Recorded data
────────────────────────────────────────

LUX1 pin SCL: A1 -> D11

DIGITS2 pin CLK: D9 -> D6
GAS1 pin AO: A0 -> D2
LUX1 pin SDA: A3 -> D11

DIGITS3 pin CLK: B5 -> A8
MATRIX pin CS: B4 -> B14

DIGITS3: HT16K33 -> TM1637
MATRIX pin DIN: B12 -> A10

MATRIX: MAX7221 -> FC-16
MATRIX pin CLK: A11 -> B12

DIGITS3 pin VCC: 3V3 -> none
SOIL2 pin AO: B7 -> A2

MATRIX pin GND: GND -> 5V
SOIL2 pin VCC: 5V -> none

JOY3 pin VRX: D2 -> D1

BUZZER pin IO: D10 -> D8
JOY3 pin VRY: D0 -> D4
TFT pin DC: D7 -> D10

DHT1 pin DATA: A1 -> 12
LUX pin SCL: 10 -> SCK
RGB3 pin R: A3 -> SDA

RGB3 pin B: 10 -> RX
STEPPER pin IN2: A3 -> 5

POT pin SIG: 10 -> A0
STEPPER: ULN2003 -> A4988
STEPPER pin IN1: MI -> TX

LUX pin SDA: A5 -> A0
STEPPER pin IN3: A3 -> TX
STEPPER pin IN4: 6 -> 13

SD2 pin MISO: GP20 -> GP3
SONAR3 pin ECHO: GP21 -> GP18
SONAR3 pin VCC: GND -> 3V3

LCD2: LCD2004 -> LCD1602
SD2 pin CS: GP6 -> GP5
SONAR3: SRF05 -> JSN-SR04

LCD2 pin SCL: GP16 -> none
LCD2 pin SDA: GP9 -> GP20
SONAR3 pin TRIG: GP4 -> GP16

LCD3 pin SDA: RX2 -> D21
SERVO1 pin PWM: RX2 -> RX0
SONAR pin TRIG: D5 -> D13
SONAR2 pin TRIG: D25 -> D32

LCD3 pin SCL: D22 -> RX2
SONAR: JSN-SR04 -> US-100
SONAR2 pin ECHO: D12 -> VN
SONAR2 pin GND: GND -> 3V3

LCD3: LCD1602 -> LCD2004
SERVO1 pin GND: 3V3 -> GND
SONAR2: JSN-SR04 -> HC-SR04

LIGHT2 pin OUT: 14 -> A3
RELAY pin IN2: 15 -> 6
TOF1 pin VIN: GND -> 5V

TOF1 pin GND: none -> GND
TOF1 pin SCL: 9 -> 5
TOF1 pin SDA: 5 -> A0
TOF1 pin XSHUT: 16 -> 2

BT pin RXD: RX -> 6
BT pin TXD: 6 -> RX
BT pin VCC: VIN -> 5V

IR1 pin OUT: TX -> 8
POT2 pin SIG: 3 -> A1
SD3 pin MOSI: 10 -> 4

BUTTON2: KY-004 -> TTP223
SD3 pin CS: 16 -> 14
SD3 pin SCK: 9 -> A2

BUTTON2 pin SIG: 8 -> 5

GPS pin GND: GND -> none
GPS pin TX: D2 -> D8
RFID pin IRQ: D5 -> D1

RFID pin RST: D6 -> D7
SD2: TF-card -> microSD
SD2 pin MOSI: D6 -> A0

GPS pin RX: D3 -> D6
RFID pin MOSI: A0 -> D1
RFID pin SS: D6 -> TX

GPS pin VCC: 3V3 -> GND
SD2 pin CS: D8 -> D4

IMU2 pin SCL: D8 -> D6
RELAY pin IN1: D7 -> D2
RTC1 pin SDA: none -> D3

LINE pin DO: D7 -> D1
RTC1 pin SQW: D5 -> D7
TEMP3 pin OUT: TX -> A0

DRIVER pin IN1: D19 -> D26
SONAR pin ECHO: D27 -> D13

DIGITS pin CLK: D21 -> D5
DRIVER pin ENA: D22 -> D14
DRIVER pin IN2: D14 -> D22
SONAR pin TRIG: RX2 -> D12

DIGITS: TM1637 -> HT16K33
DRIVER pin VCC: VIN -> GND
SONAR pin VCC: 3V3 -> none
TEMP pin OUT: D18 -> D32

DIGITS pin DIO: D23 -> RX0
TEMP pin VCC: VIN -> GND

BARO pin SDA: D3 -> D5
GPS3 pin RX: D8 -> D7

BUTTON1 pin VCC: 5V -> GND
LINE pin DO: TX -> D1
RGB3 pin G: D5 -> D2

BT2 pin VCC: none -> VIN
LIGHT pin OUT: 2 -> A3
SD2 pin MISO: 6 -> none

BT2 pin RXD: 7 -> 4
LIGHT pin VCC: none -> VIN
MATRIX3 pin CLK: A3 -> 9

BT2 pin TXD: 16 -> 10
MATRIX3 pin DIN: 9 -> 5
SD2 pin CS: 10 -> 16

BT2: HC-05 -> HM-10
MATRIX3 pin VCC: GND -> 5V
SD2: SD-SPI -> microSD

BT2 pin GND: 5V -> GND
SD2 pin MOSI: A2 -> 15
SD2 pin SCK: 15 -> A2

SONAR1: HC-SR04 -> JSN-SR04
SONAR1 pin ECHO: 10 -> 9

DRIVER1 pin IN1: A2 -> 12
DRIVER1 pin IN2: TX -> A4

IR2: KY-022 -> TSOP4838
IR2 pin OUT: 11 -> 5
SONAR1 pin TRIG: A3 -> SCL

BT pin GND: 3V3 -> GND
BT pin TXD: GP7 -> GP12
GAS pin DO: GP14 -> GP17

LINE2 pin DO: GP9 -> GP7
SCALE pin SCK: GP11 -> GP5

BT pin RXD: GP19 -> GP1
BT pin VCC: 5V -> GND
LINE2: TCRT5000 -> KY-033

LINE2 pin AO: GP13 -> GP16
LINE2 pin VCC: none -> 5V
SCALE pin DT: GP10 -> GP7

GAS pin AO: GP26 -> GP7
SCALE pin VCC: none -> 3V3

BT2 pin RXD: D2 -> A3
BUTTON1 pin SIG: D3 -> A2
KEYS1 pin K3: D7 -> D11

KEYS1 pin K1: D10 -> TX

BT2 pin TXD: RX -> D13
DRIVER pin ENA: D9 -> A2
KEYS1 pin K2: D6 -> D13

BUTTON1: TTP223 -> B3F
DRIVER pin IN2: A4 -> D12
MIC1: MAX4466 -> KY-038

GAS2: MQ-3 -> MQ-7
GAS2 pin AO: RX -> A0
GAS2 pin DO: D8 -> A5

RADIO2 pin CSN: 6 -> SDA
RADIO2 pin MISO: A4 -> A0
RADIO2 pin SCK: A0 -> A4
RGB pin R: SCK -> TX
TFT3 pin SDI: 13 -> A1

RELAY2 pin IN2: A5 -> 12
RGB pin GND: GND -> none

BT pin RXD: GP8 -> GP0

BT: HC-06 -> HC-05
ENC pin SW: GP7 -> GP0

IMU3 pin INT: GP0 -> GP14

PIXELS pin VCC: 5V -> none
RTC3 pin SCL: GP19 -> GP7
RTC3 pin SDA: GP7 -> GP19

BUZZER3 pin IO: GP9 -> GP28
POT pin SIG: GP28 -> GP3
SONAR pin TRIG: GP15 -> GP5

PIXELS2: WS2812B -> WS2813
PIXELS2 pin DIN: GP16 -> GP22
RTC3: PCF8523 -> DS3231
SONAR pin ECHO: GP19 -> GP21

────────────────────────────────────────

**EXERCISE INSTRUCTIONS**.
Each line above from the one with "RGB3 pin G: D5 -> D2" up to and including the one with "SONAR1 pin TRIG: A3 -> SCL" must be set down exactly, and no line outside that span may appear.

**RESULT BELOW**.
RGB3 pin G: D5 -> D2

BT2 pin VCC: none -> VIN
LIGHT pin OUT: 2 -> A3
SD2 pin MISO: 6 -> none

BT2 pin RXD: 7 -> 4
LIGHT pin VCC: none -> VIN
MATRIX3 pin CLK: A3 -> 9

BT2 pin TXD: 16 -> 10
MATRIX3 pin DIN: 9 -> 5
SD2 pin CS: 10 -> 16

BT2: HC-05 -> HM-10
MATRIX3 pin VCC: GND -> 5V
SD2: SD-SPI -> microSD

BT2 pin GND: 5V -> GND
SD2 pin MOSI: A2 -> 15
SD2 pin SCK: 15 -> A2

SONAR1: HC-SR04 -> JSN-SR04
SONAR1 pin ECHO: 10 -> 9

DRIVER1 pin IN1: A2 -> 12
DRIVER1 pin IN2: TX -> A4

IR2: KY-022 -> TSOP4838
IR2 pin OUT: 11 -> 5
SONAR1 pin TRIG: A3 -> SCL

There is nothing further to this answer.